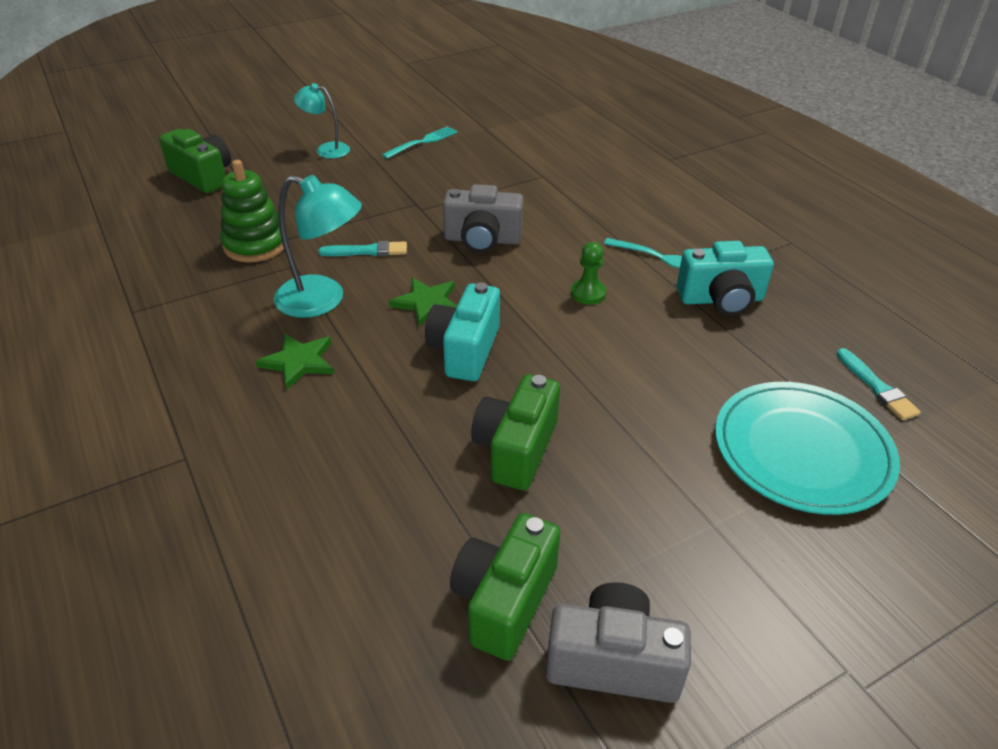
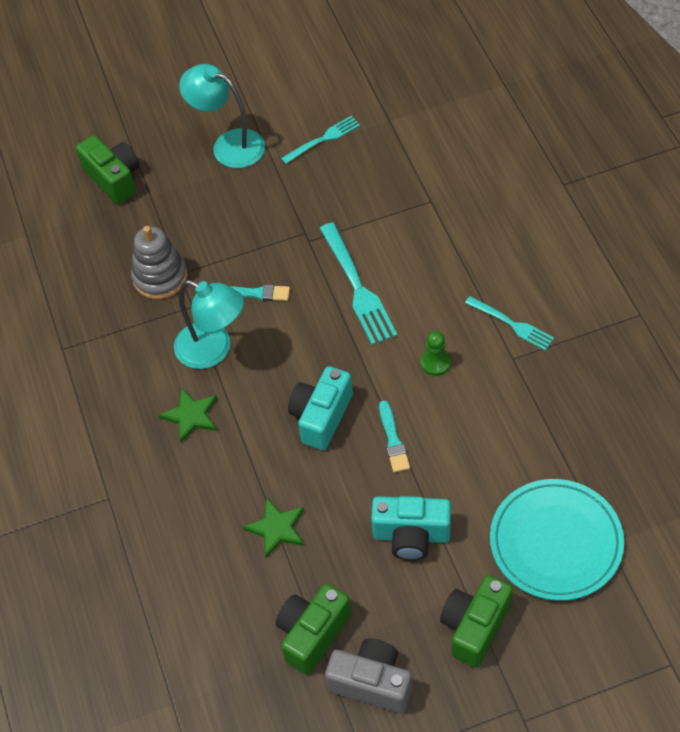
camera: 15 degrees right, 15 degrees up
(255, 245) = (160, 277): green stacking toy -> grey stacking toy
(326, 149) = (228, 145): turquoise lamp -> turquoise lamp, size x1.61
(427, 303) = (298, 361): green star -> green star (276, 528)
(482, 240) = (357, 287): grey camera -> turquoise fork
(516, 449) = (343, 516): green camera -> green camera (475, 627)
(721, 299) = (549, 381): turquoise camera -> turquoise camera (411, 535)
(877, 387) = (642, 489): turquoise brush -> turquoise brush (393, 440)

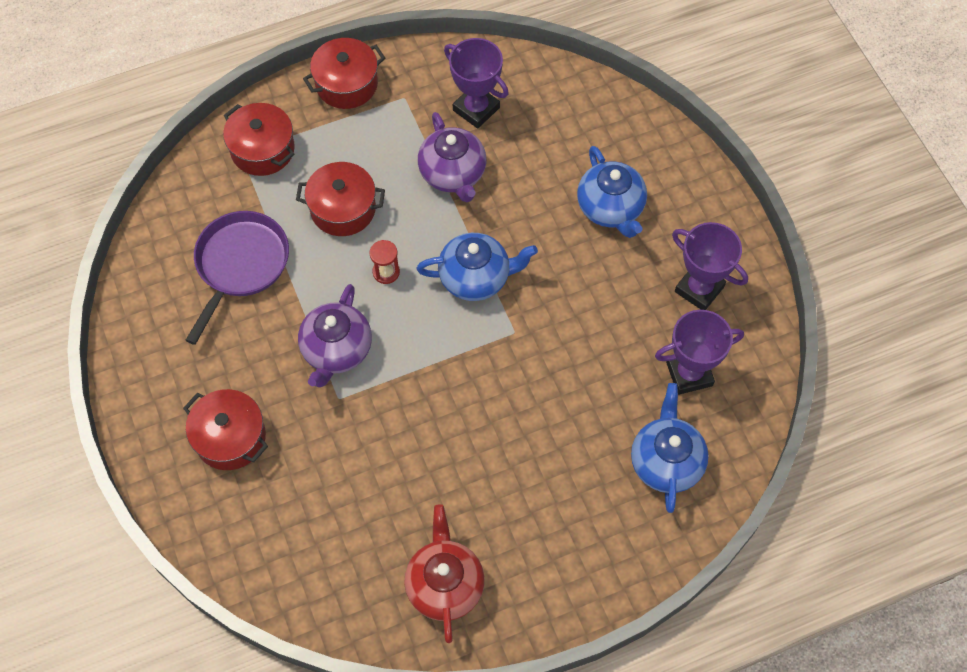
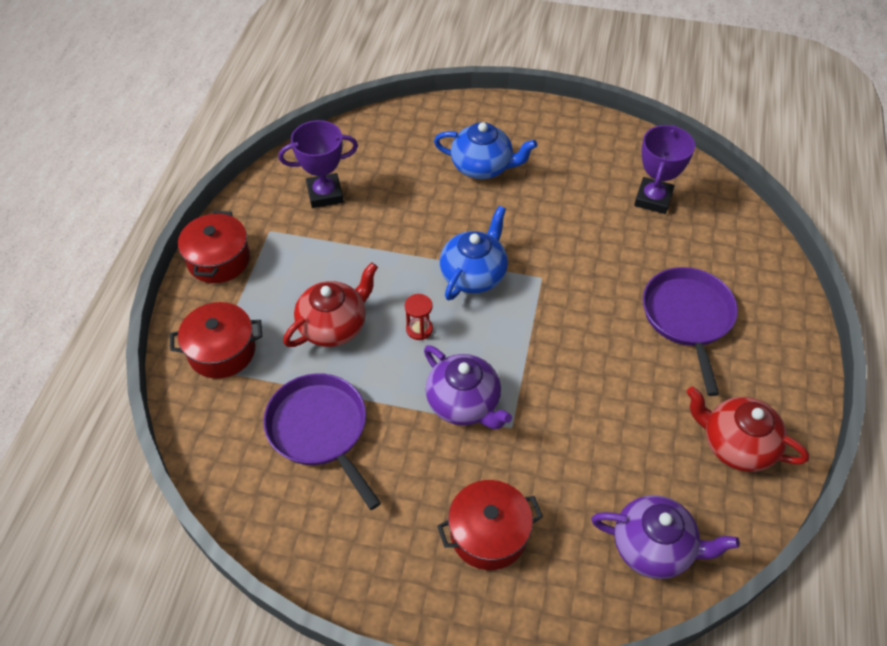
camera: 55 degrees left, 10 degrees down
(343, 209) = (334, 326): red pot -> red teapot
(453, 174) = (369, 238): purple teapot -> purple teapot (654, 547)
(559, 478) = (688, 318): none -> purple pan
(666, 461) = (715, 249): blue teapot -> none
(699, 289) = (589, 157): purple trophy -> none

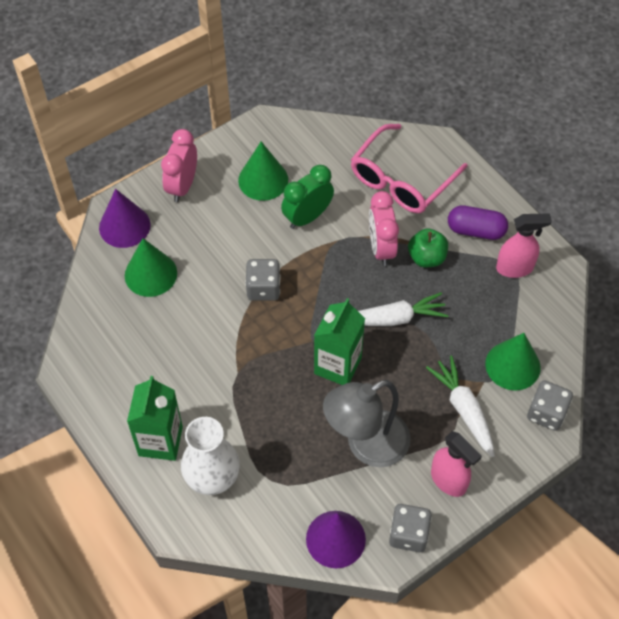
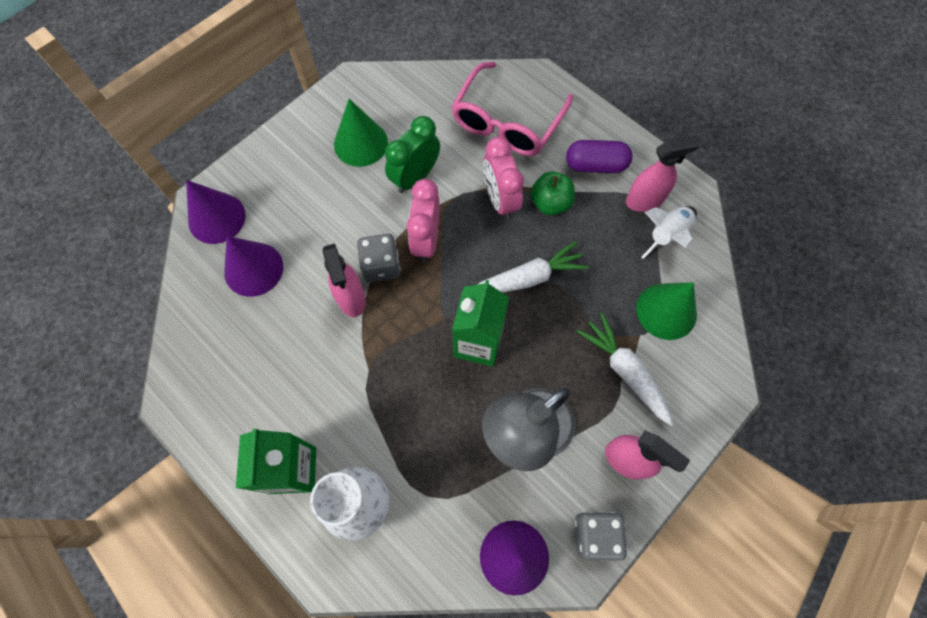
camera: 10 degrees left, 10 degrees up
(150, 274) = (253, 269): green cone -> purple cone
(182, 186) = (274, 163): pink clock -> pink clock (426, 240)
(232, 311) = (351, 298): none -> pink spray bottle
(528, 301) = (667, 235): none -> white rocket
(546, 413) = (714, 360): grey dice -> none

.....

Output all lines above precisely. Pictures are to be left out.

camera: 15 degrees right, 15 degrees up
(255, 245) = (160, 277): green stacking toy -> grey stacking toy
(326, 149) = (228, 145): turquoise lamp -> turquoise lamp, size x1.61
(427, 303) = (298, 361): green star -> green star (276, 528)
(482, 240) = (357, 287): grey camera -> turquoise fork
(516, 449) = (343, 516): green camera -> green camera (475, 627)
(721, 299) = (549, 381): turquoise camera -> turquoise camera (411, 535)
(877, 387) = (642, 489): turquoise brush -> turquoise brush (393, 440)

camera: 55 degrees left, 10 degrees down
(343, 209) = (334, 326): red pot -> red teapot
(453, 174) = (369, 238): purple teapot -> purple teapot (654, 547)
(559, 478) = (688, 318): none -> purple pan
(666, 461) = (715, 249): blue teapot -> none
(699, 289) = (589, 157): purple trophy -> none

camera: 10 degrees left, 10 degrees up
(150, 274) = (253, 269): green cone -> purple cone
(182, 186) = (274, 163): pink clock -> pink clock (426, 240)
(232, 311) = (351, 298): none -> pink spray bottle
(528, 301) = (667, 235): none -> white rocket
(546, 413) = (714, 360): grey dice -> none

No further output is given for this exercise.